**Task to carry out**.
Below are the records; copy exactly the lines from the first through the one containing "orange rectangle: (361, 726)", both included, and leave out the pictures.

Data items
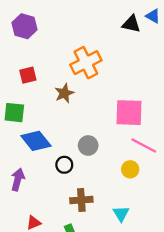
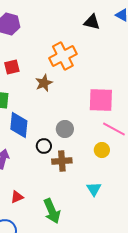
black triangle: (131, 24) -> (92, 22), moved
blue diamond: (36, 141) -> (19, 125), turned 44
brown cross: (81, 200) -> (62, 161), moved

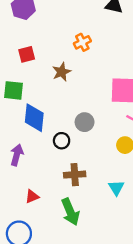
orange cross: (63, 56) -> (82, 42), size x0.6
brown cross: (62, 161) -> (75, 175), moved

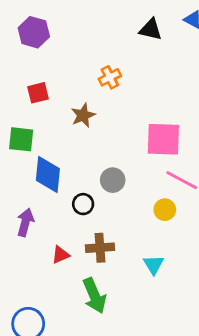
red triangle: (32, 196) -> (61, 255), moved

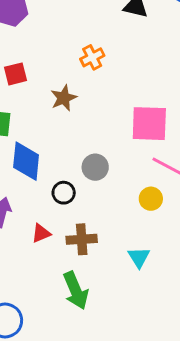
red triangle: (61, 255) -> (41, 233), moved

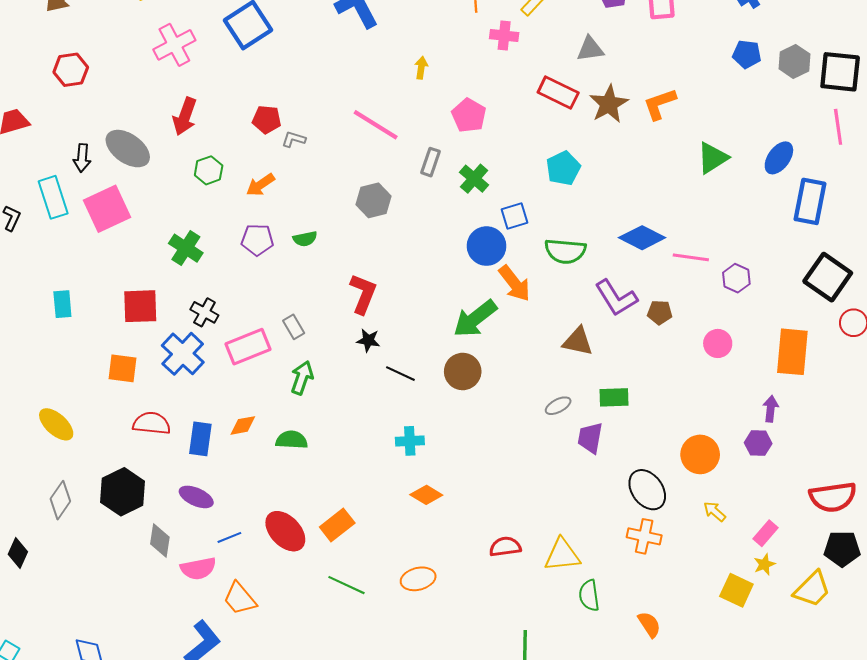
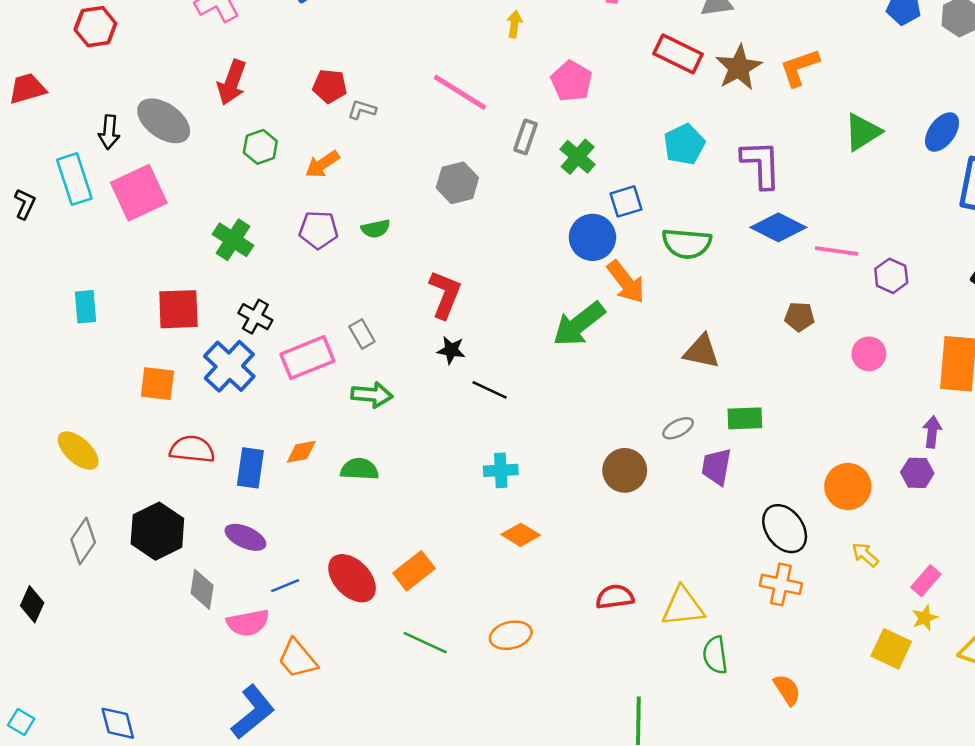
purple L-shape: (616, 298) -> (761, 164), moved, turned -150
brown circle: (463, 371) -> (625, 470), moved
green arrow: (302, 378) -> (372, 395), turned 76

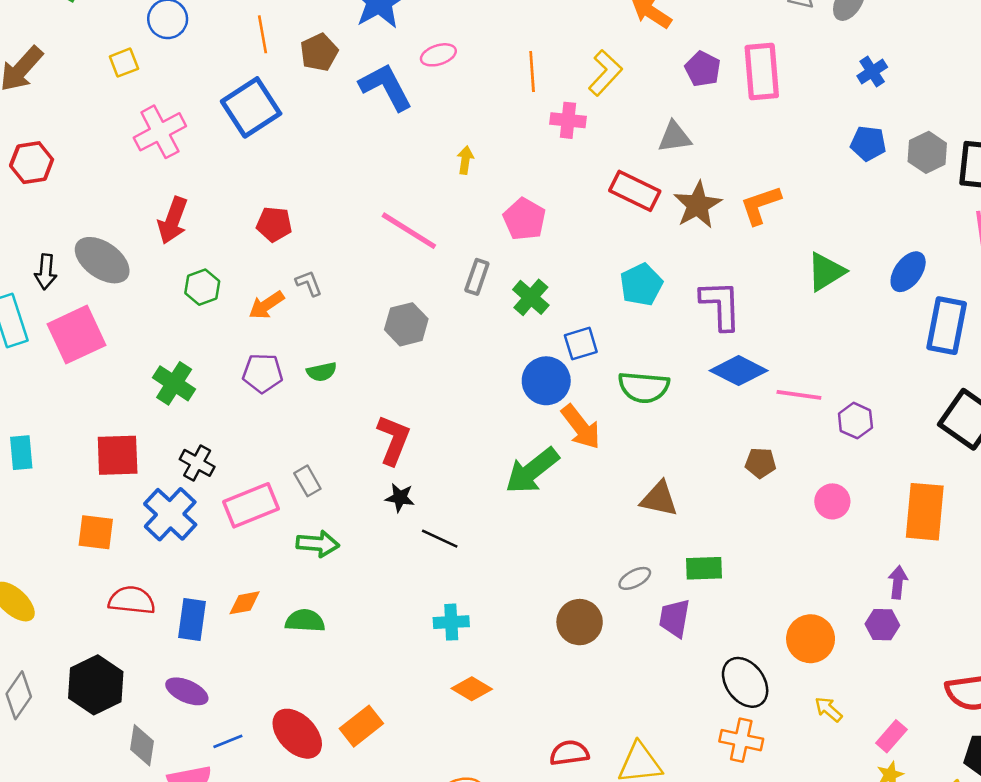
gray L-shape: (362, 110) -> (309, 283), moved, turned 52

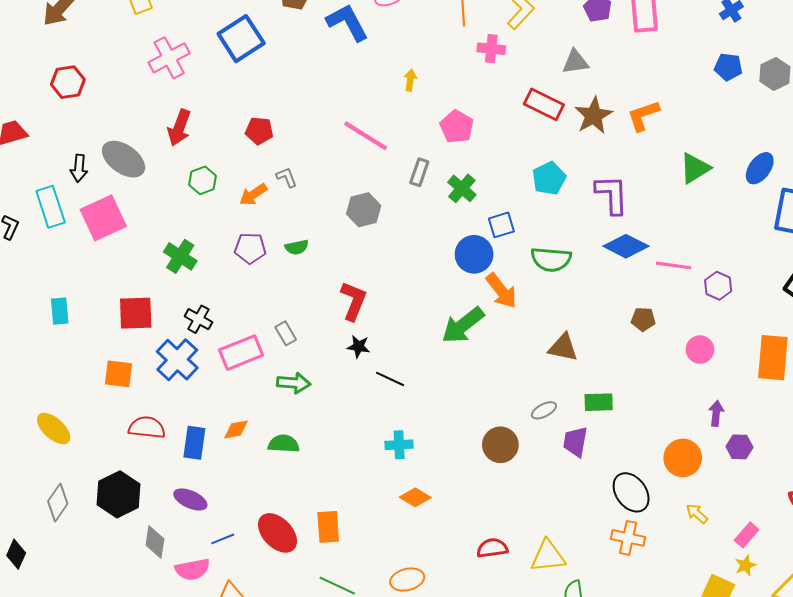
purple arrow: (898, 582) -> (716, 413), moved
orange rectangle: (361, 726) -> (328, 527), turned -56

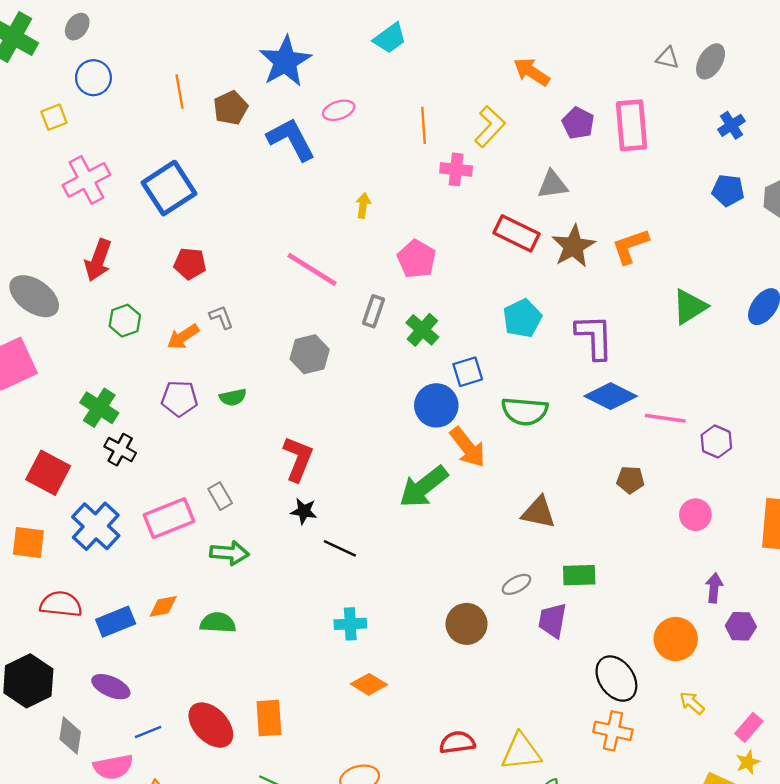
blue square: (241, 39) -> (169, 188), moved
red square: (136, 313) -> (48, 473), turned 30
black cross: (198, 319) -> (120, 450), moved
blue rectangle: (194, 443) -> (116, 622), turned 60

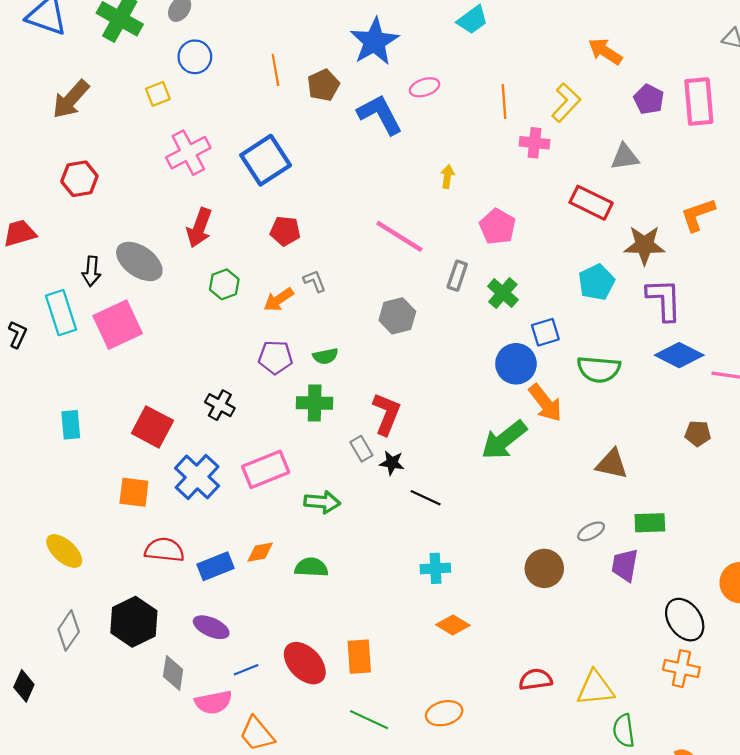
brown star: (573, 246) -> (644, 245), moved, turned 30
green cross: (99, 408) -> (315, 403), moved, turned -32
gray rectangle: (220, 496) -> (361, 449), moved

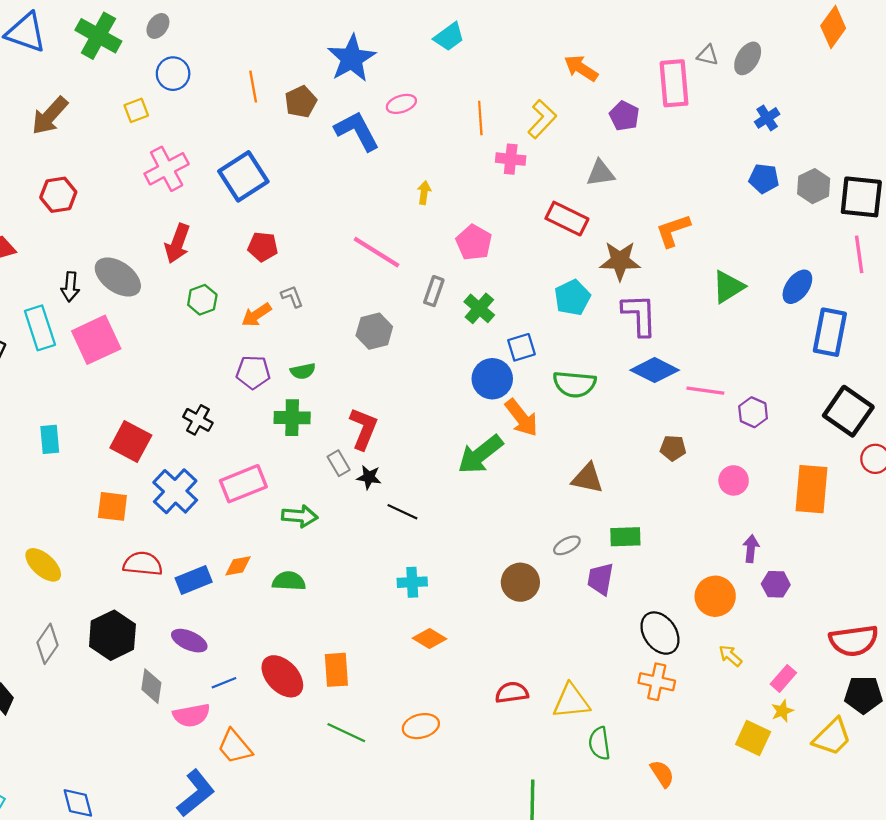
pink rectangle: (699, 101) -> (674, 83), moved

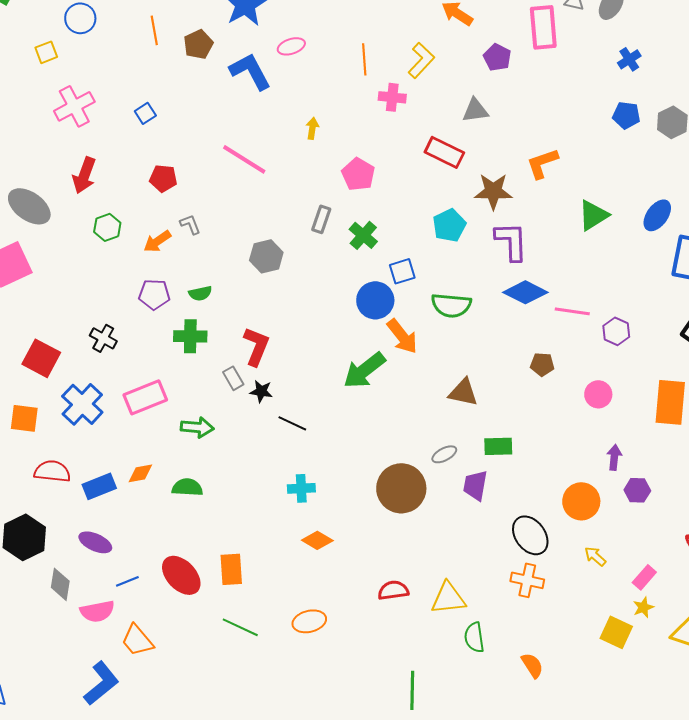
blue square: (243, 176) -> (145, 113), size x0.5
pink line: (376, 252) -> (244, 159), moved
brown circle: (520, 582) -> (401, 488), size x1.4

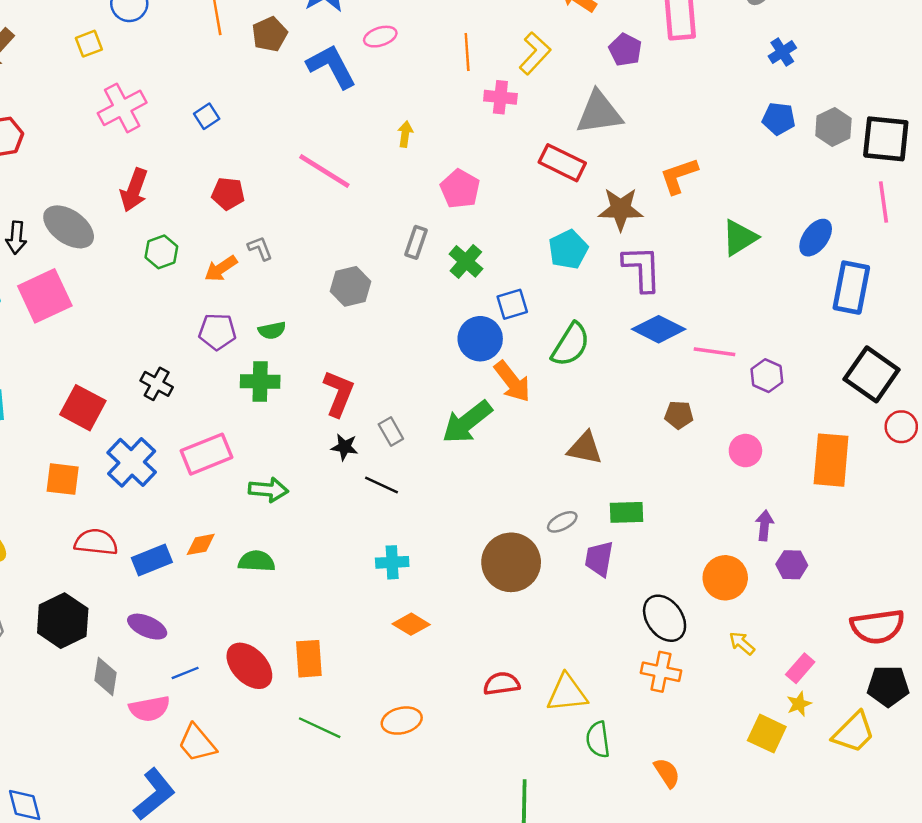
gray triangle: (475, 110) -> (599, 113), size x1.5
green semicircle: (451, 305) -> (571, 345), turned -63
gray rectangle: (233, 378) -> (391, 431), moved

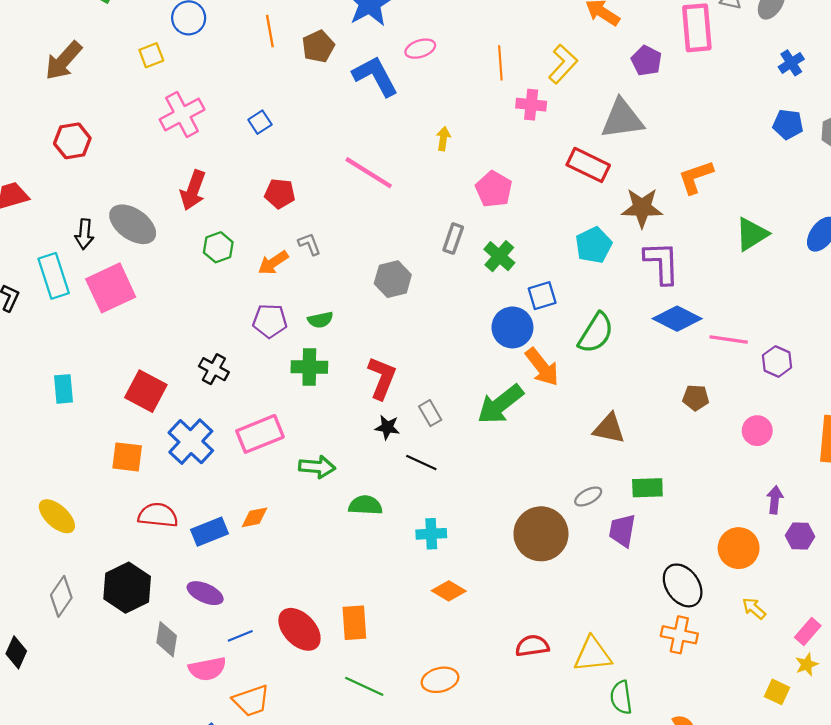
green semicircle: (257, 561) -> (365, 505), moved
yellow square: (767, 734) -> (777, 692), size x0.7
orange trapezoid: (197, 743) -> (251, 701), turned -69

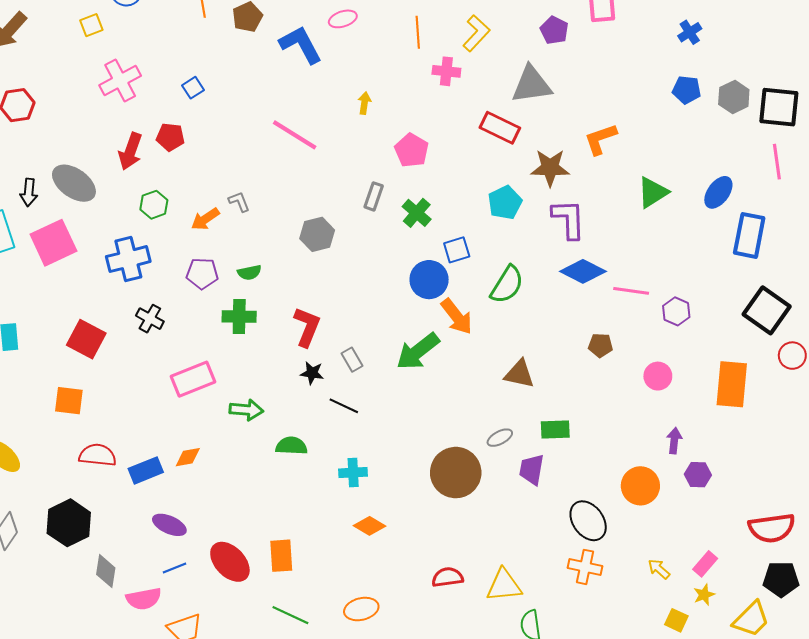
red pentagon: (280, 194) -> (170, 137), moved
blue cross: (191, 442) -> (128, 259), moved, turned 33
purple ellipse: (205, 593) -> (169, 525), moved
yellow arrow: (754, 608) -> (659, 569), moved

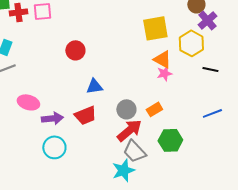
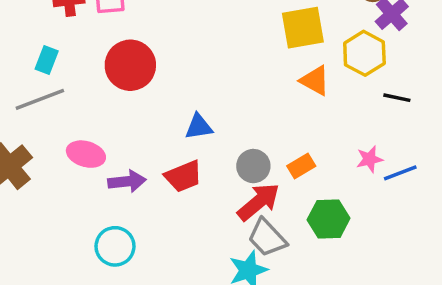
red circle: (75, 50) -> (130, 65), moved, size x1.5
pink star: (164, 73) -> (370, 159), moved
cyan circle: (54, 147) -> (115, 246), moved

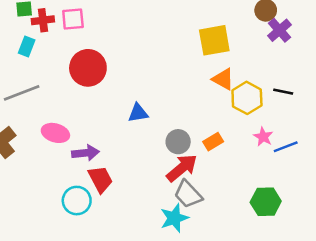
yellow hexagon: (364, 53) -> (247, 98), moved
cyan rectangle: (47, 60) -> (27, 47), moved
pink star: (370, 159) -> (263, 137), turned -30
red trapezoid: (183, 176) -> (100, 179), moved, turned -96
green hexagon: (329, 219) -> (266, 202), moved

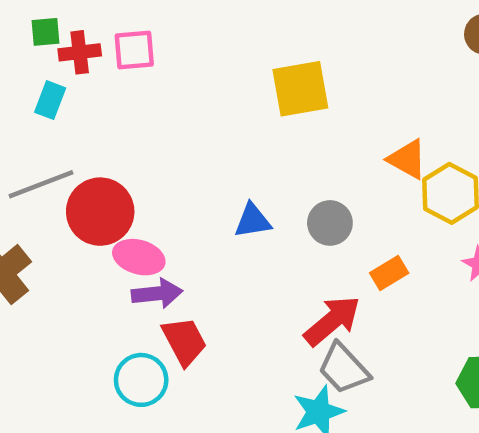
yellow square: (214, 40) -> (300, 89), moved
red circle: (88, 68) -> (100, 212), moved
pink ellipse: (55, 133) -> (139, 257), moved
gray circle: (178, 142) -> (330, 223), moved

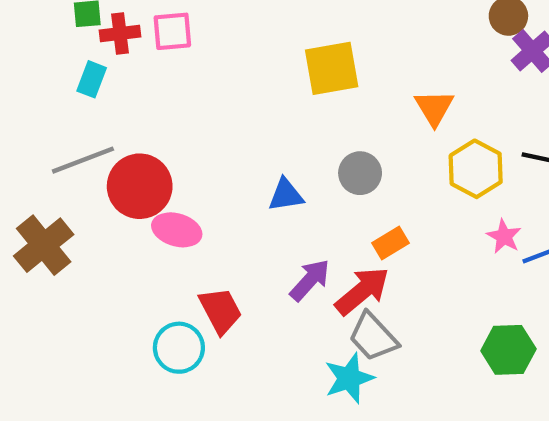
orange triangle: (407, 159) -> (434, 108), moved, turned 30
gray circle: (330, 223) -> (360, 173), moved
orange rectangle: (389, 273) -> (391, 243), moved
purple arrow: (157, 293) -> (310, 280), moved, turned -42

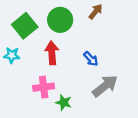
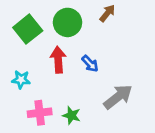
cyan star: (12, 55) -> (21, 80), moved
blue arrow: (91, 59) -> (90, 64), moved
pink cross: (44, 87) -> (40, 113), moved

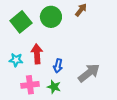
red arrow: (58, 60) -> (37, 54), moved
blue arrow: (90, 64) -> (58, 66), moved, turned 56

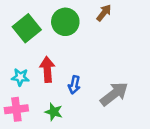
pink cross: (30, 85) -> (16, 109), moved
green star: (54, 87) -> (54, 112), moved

**Answer to this exercise**.
black triangle: (131, 24) -> (92, 22), moved
blue diamond: (36, 141) -> (19, 125), turned 44
brown cross: (81, 200) -> (62, 161), moved

orange cross: (63, 56) -> (82, 42), size x0.6
brown cross: (62, 161) -> (75, 175), moved

red triangle: (32, 196) -> (61, 255), moved

red triangle: (61, 255) -> (41, 233), moved

purple L-shape: (616, 298) -> (761, 164), moved, turned -150
brown circle: (463, 371) -> (625, 470), moved
green arrow: (302, 378) -> (372, 395), turned 76

gray L-shape: (362, 110) -> (309, 283), moved, turned 52

purple arrow: (898, 582) -> (716, 413), moved
orange rectangle: (361, 726) -> (328, 527), turned -56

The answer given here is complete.